─── Data shown ───

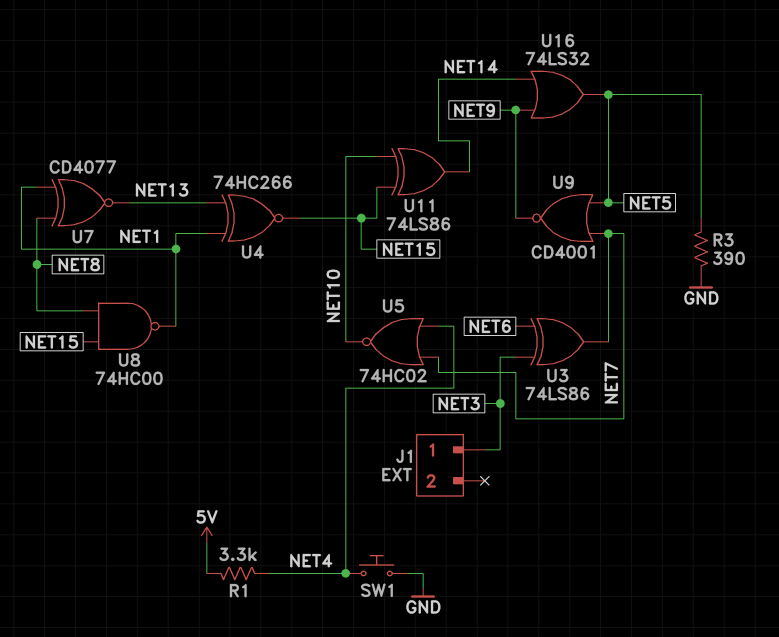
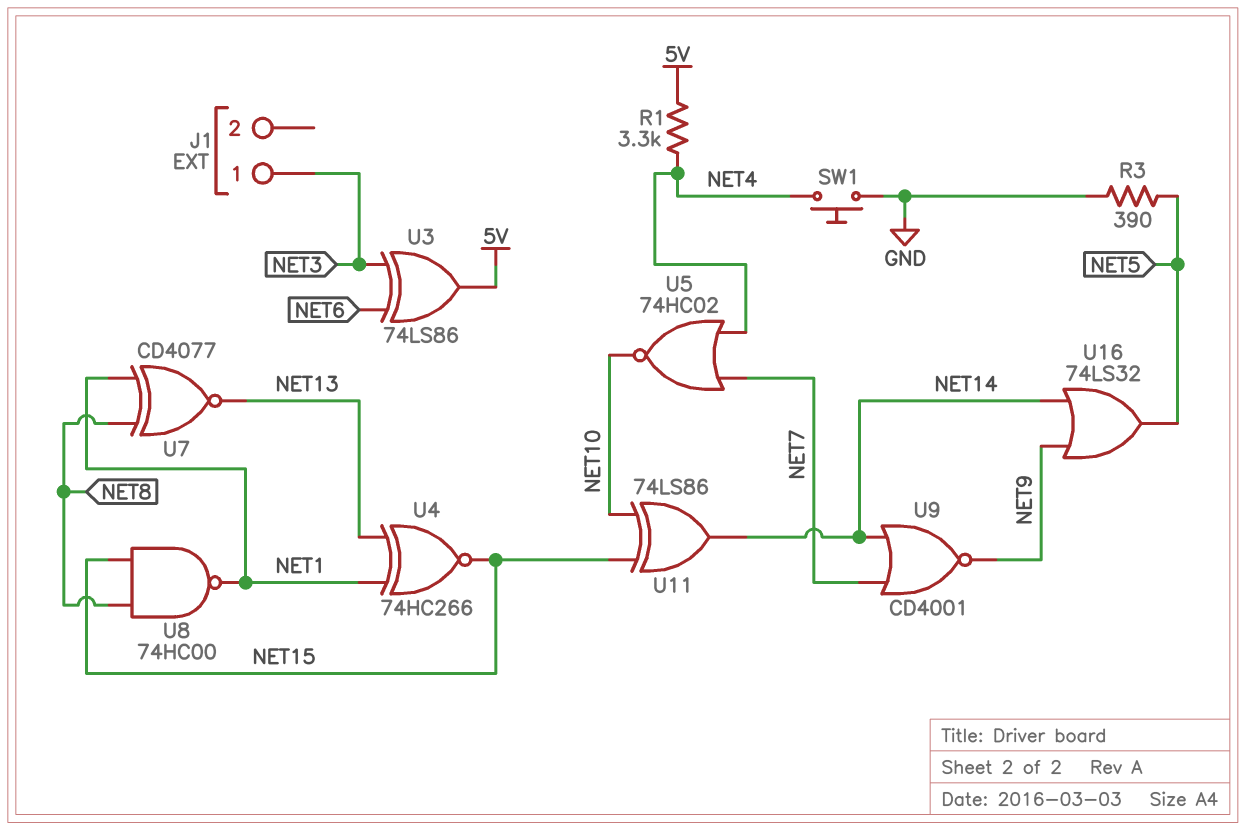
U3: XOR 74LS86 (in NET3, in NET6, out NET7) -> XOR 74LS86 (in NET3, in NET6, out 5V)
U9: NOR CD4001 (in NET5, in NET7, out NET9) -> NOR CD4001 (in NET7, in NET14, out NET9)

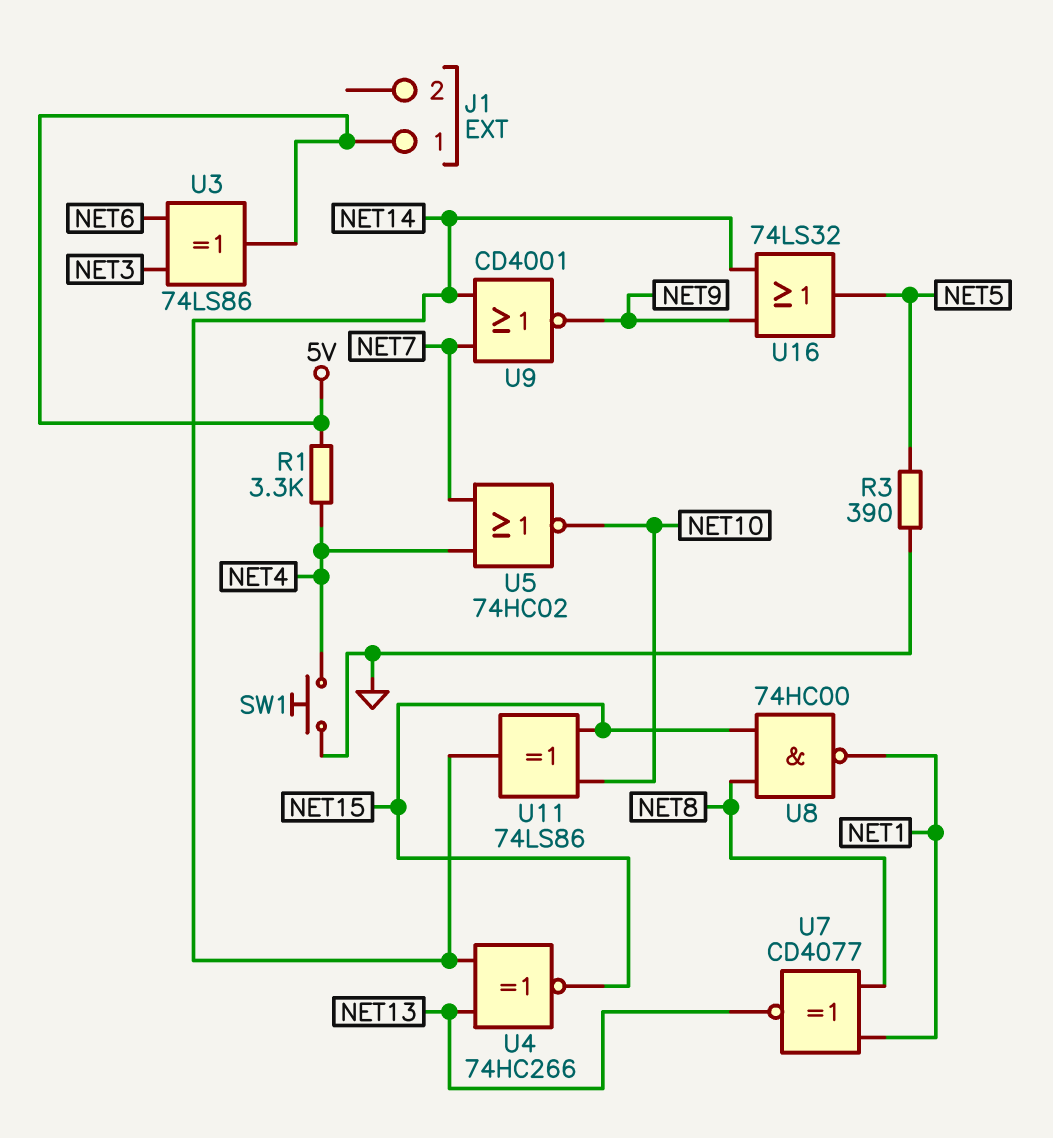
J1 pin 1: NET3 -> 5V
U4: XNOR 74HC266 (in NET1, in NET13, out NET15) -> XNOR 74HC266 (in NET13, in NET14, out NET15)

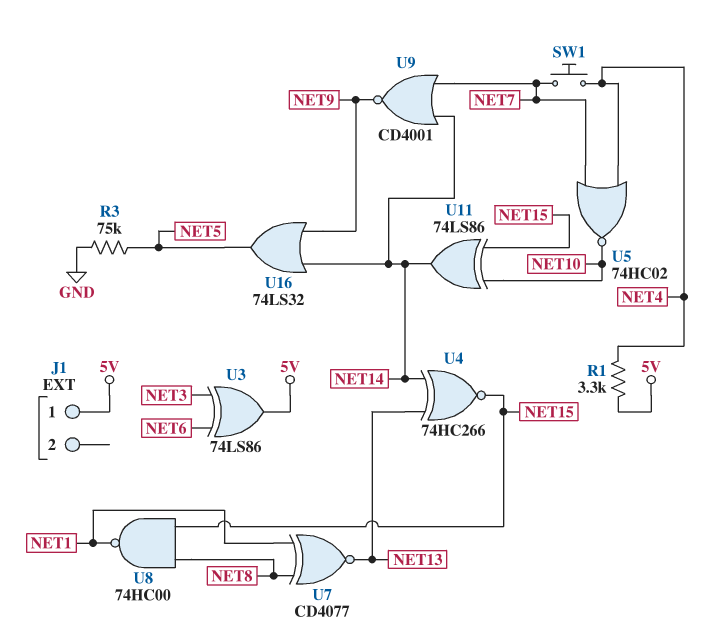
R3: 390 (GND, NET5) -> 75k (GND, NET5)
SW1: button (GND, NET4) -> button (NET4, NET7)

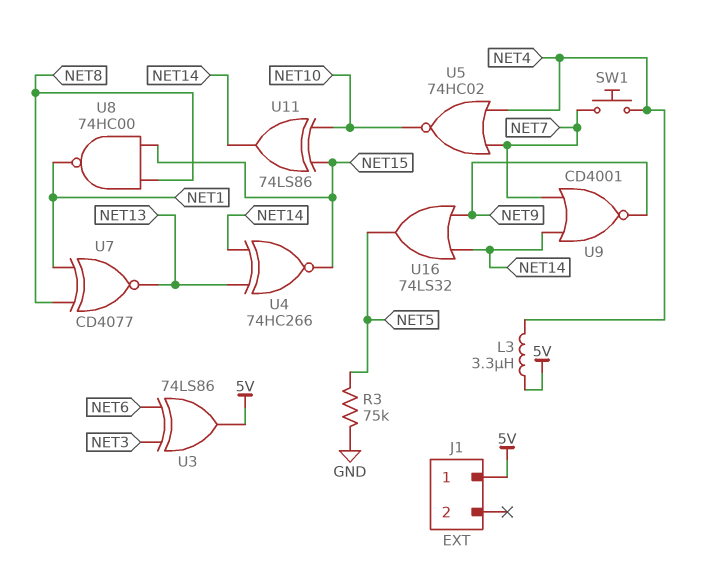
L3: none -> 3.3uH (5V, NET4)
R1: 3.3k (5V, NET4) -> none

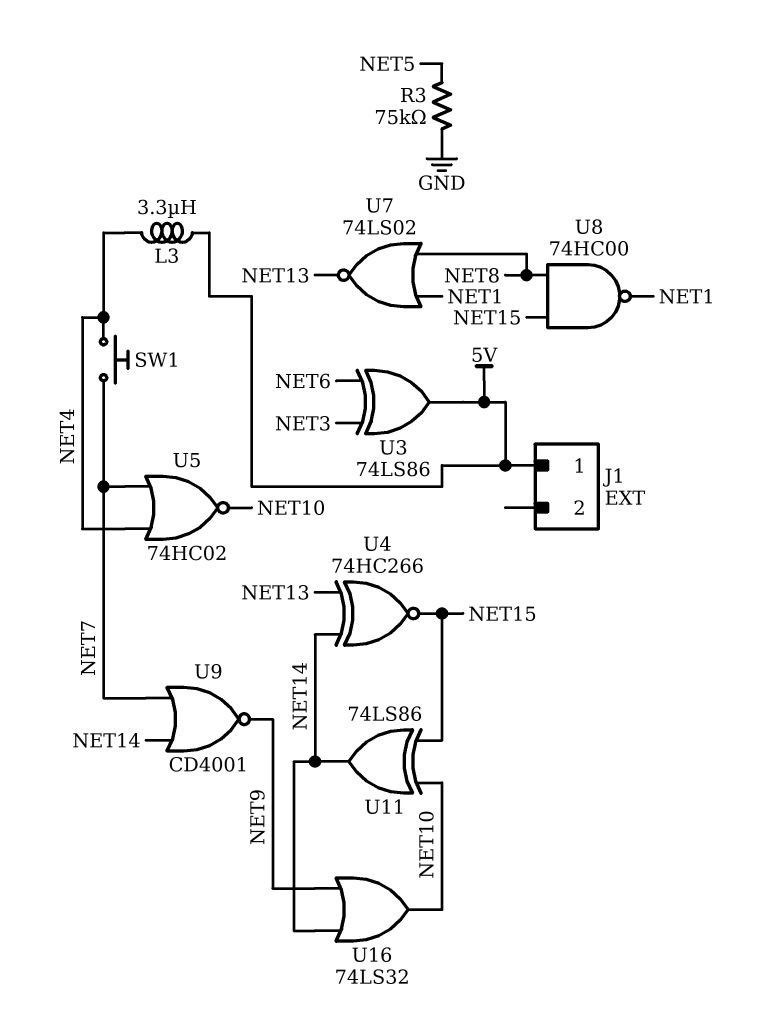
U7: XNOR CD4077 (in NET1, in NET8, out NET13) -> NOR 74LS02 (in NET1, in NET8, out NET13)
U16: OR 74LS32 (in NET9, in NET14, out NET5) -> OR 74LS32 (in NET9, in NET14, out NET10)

───

## Exercise description
Check every line of the records, and copy the ones that hold the word "none".

## Answer space
L3: none -> 3.3uH (5V, NET4)
R1: 3.3k (5V, NET4) -> none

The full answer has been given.